Given data START

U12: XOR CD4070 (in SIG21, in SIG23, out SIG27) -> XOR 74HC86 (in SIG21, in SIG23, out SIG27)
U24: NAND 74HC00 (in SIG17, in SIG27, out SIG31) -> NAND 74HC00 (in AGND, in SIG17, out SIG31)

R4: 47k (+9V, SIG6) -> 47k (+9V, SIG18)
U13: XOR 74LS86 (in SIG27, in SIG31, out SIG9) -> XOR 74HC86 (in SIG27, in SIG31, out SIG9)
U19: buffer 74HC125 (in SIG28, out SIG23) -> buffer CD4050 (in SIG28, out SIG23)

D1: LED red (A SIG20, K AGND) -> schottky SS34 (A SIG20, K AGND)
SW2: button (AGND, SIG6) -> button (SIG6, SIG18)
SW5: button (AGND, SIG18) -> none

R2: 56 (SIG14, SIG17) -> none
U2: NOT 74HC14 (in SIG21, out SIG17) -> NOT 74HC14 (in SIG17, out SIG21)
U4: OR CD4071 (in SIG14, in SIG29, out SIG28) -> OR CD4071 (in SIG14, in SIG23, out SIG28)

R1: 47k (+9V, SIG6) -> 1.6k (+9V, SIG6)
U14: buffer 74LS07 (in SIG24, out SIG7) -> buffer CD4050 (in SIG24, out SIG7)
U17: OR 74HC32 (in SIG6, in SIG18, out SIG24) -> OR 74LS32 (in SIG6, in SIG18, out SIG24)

Given data END
Given data START

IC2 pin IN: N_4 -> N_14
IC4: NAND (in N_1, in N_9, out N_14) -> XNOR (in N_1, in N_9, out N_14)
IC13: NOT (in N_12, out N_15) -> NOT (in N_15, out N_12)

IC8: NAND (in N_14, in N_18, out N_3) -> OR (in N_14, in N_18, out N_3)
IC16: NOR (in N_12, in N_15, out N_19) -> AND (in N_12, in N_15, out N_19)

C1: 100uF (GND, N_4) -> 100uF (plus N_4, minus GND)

Given data END
Given data START

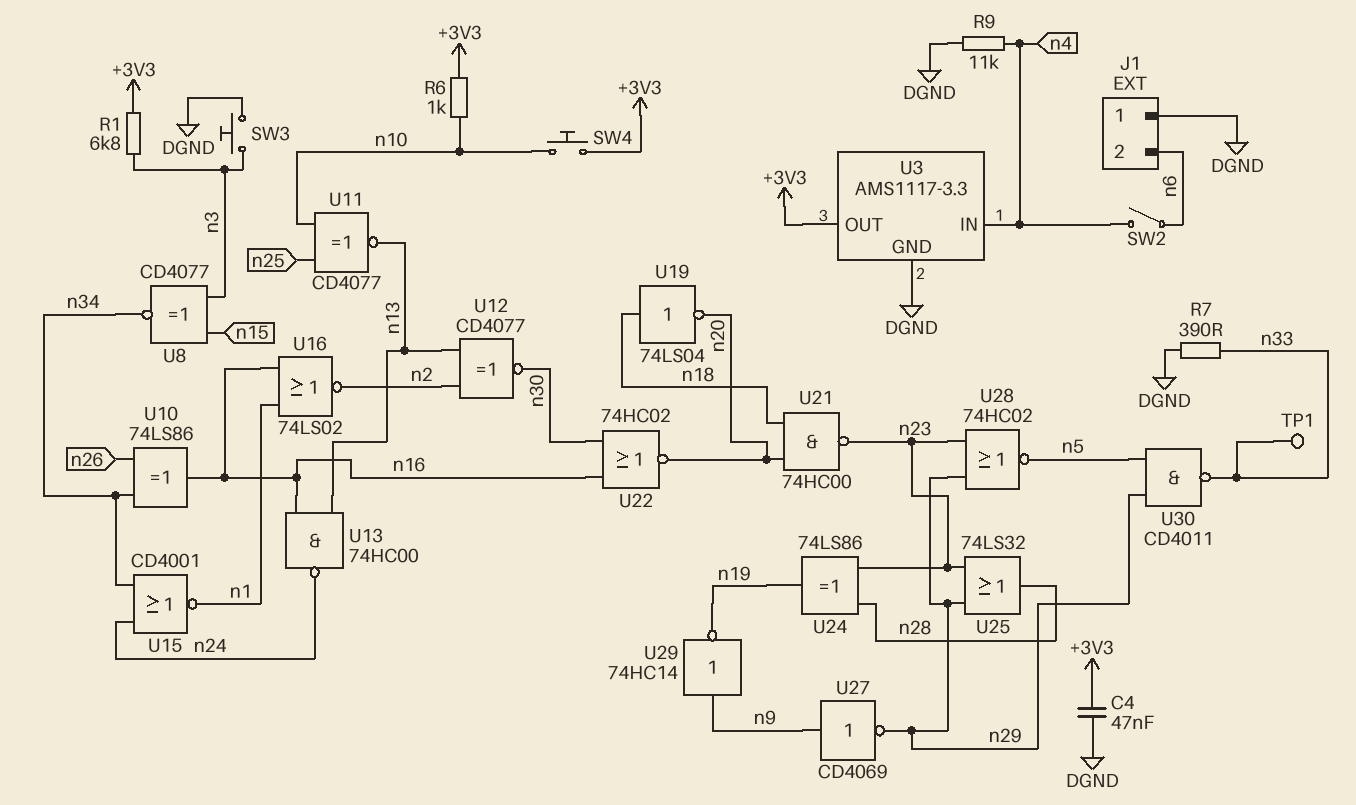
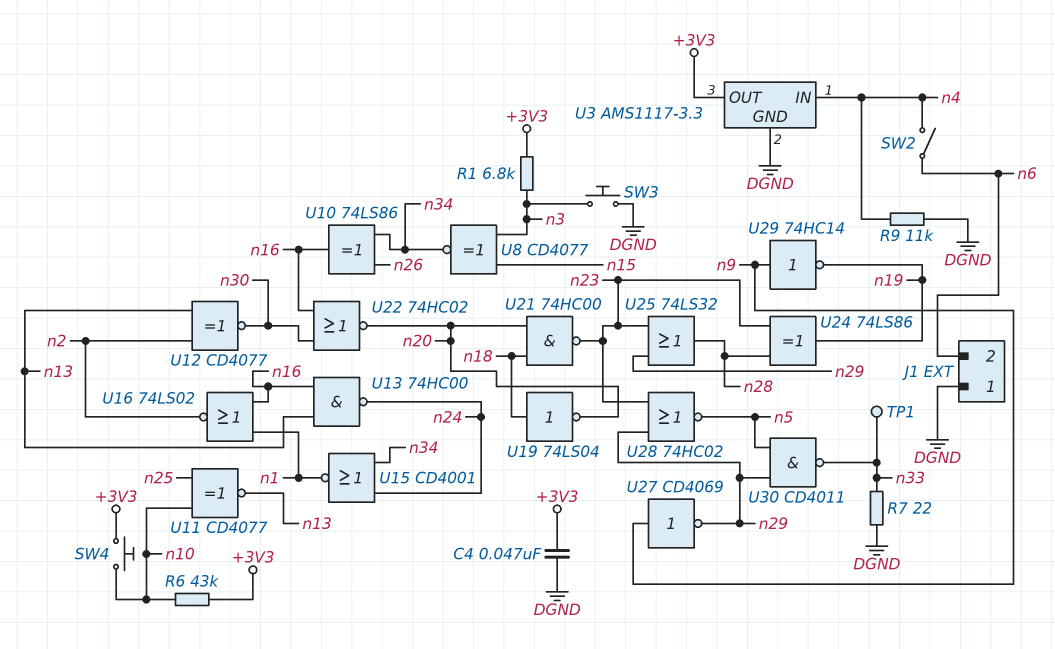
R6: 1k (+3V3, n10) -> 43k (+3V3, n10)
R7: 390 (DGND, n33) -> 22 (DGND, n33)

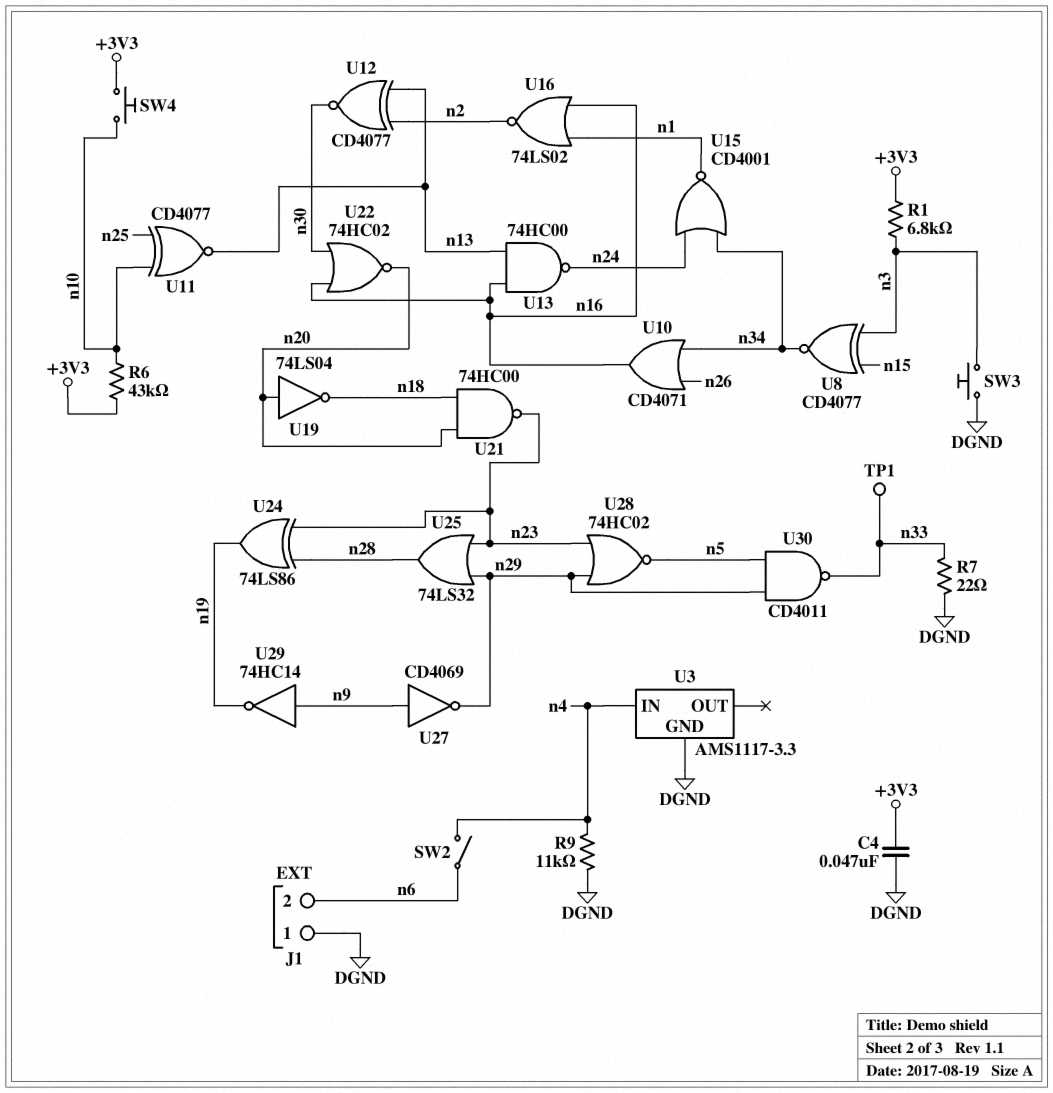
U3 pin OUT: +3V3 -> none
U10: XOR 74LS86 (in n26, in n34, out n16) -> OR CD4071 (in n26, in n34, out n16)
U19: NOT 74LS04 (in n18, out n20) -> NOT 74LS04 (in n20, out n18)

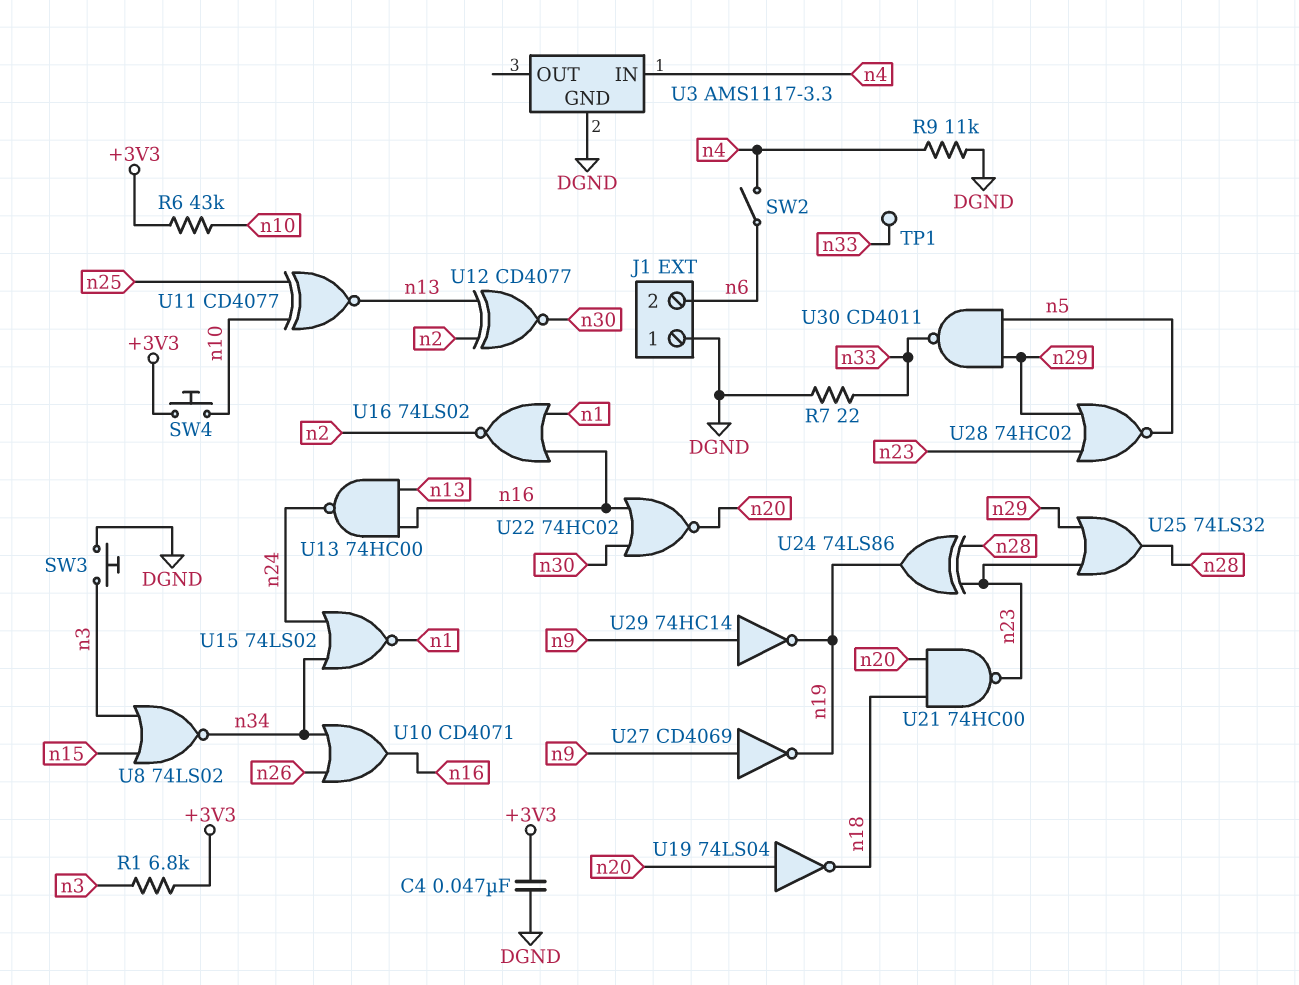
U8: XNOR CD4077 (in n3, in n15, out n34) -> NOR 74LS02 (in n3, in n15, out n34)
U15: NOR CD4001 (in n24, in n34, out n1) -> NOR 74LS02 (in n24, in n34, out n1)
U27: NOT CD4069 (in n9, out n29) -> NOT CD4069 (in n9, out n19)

Given data END

## Try it
Look above and copy only the lines from the one holding "U10: XOR 74LS86" to the one holding "U27: NOT CD4069", both included, exactly, minus the pictures.

## Response box
U10: XOR 74LS86 (in n26, in n34, out n16) -> OR CD4071 (in n26, in n34, out n16)
U19: NOT 74LS04 (in n18, out n20) -> NOT 74LS04 (in n20, out n18)

U8: XNOR CD4077 (in n3, in n15, out n34) -> NOR 74LS02 (in n3, in n15, out n34)
U15: NOR CD4001 (in n24, in n34, out n1) -> NOR 74LS02 (in n24, in n34, out n1)
U27: NOT CD4069 (in n9, out n29) -> NOT CD4069 (in n9, out n19)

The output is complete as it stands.